**WORK INSTRUCTIONS**
Every line from the one that contains "MATRIX pin CLK: D27 -> D35" to the end of the records must be restated word for word. No other line belongs in the answer.

MATERIAL SUPPLIED below:

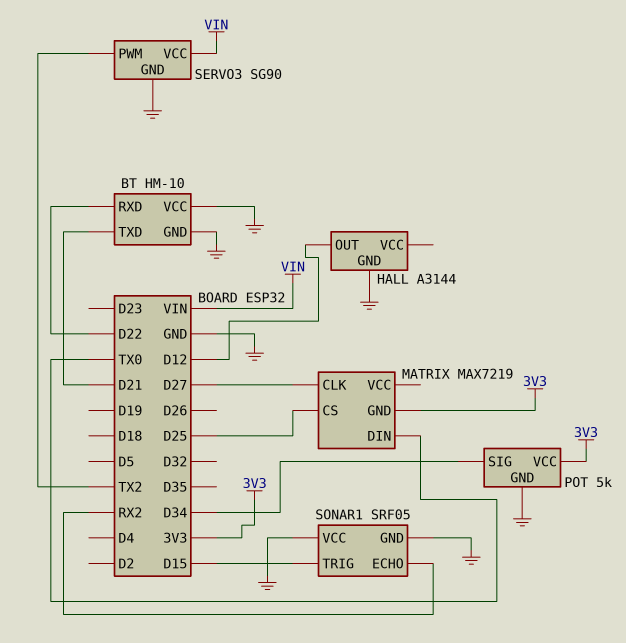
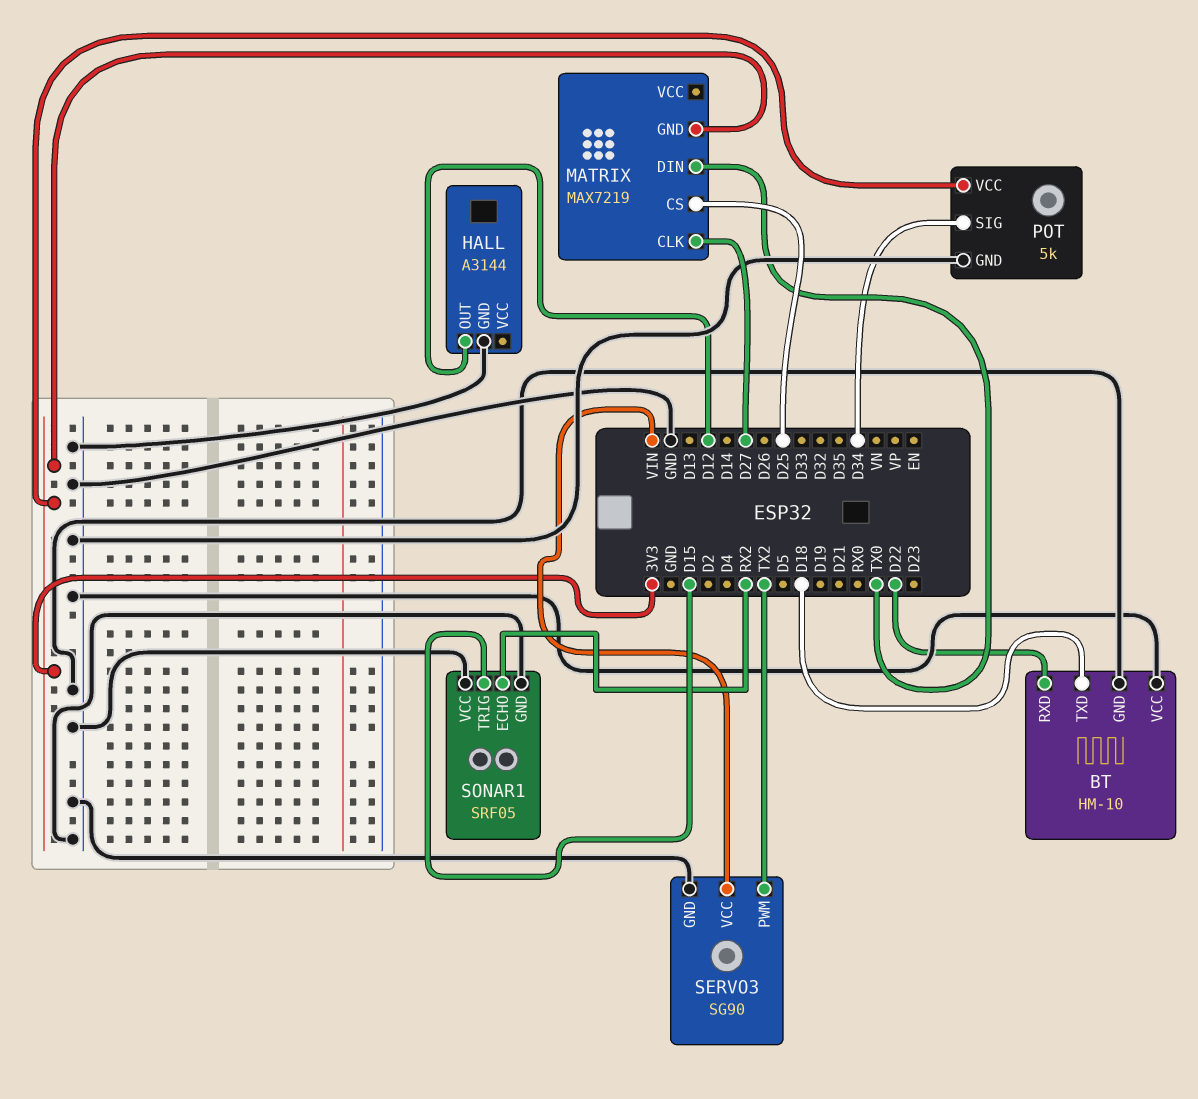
BT pin TXD: D21 -> D18

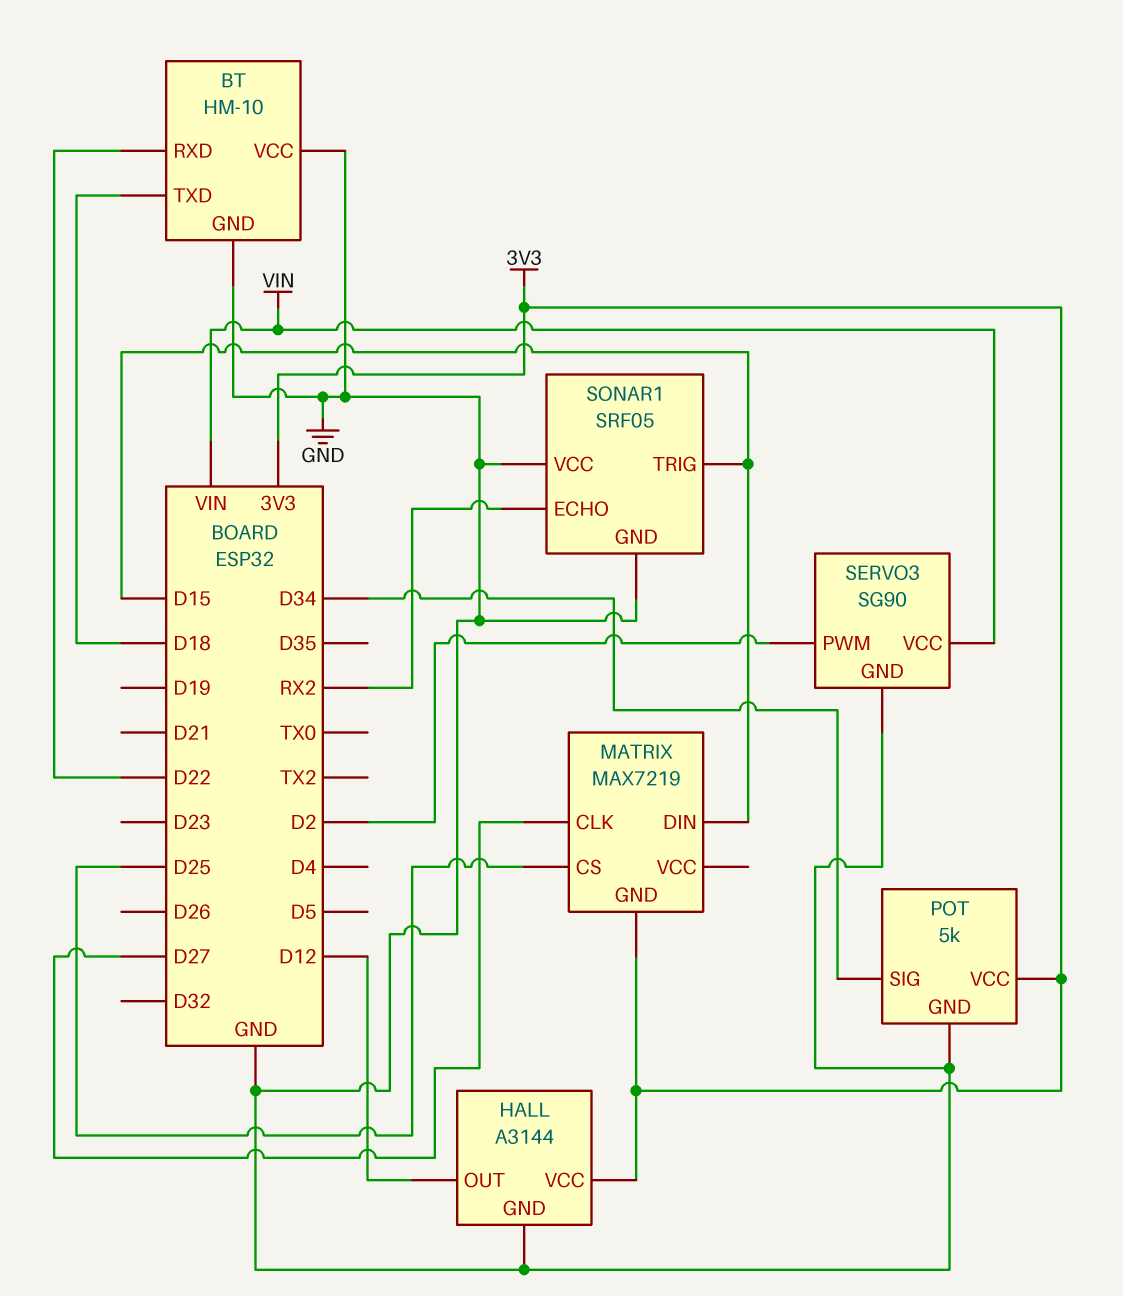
HALL pin VCC: none -> 3V3
MATRIX pin DIN: TX0 -> D15
SERVO3 pin PWM: TX2 -> D2

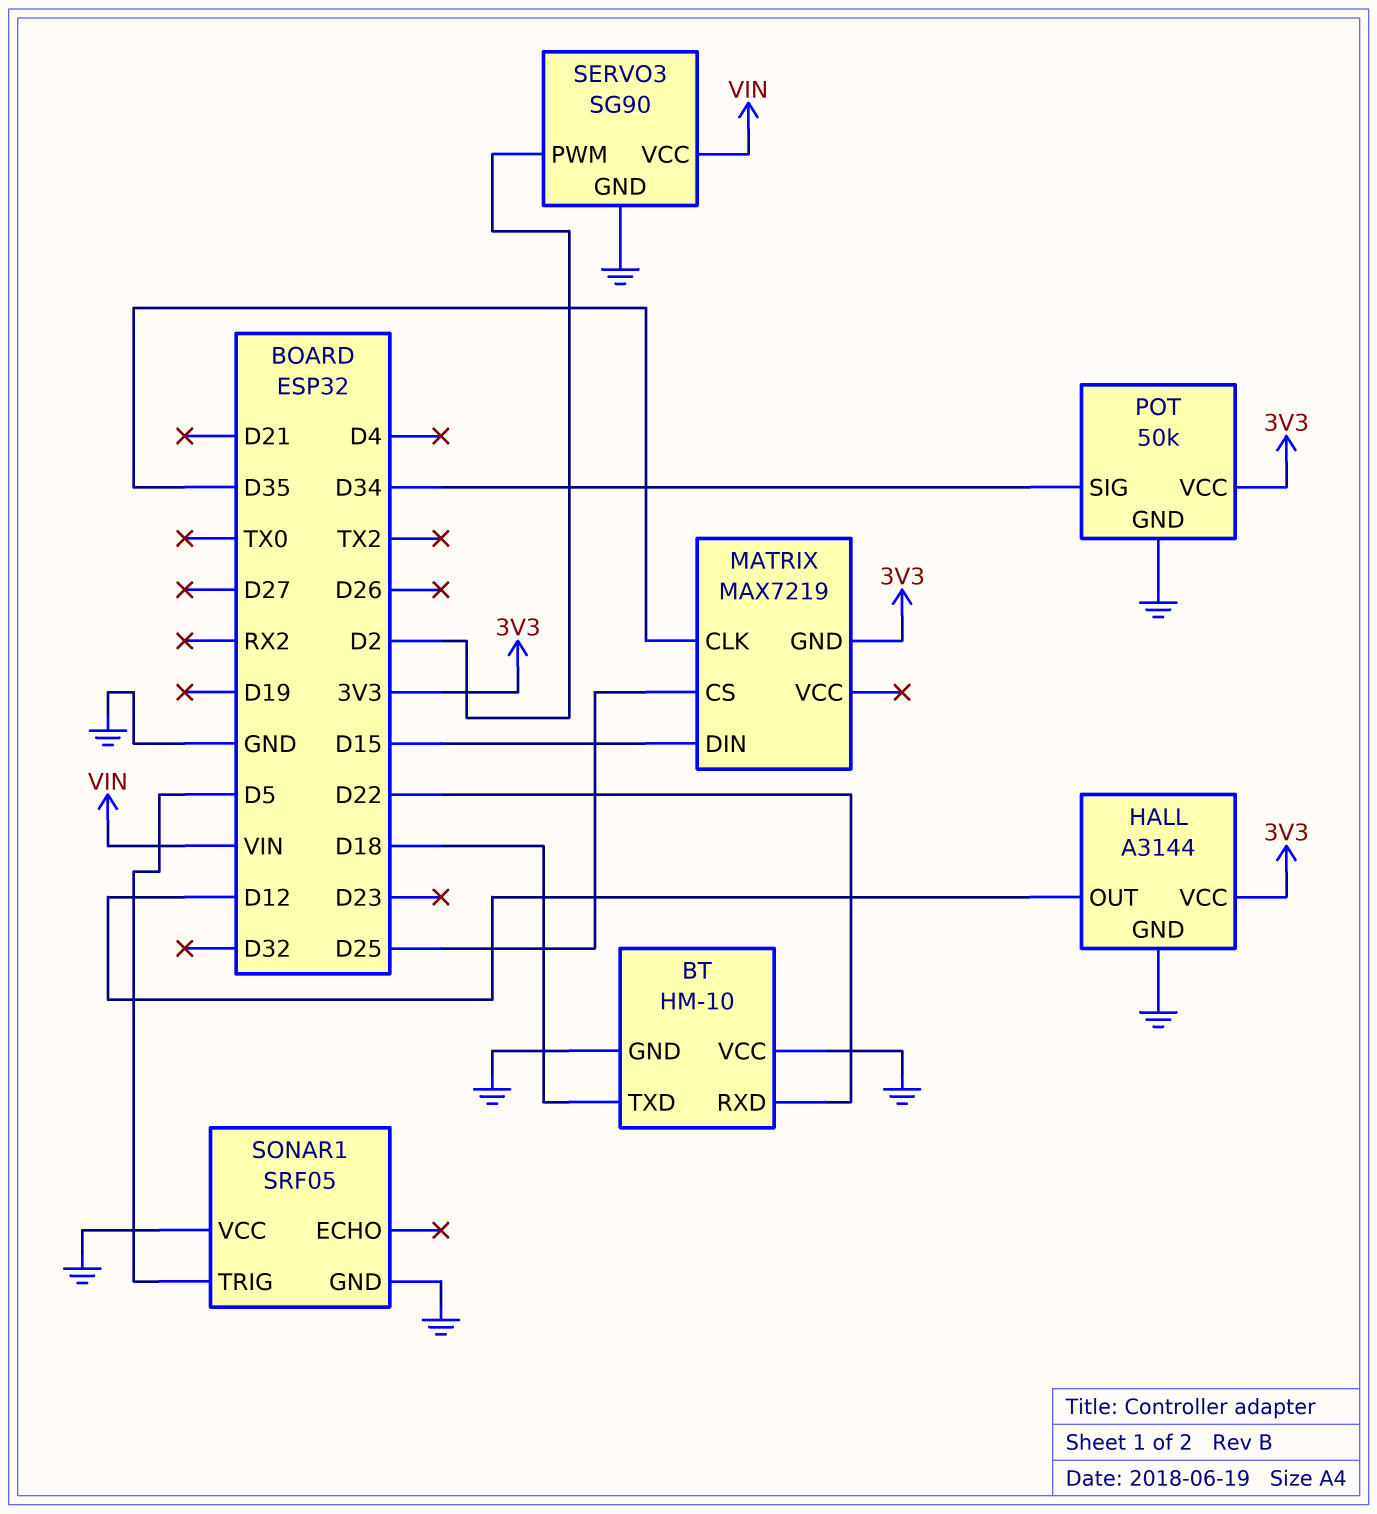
MATRIX pin CLK: D27 -> D35
POT: 5k -> 50k
SONAR1 pin ECHO: RX2 -> none
SONAR1 pin TRIG: D15 -> D5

End of MATERIAL SUPPLIED.

**PROBLEM SOLUTION**
MATRIX pin CLK: D27 -> D35
POT: 5k -> 50k
SONAR1 pin ECHO: RX2 -> none
SONAR1 pin TRIG: D15 -> D5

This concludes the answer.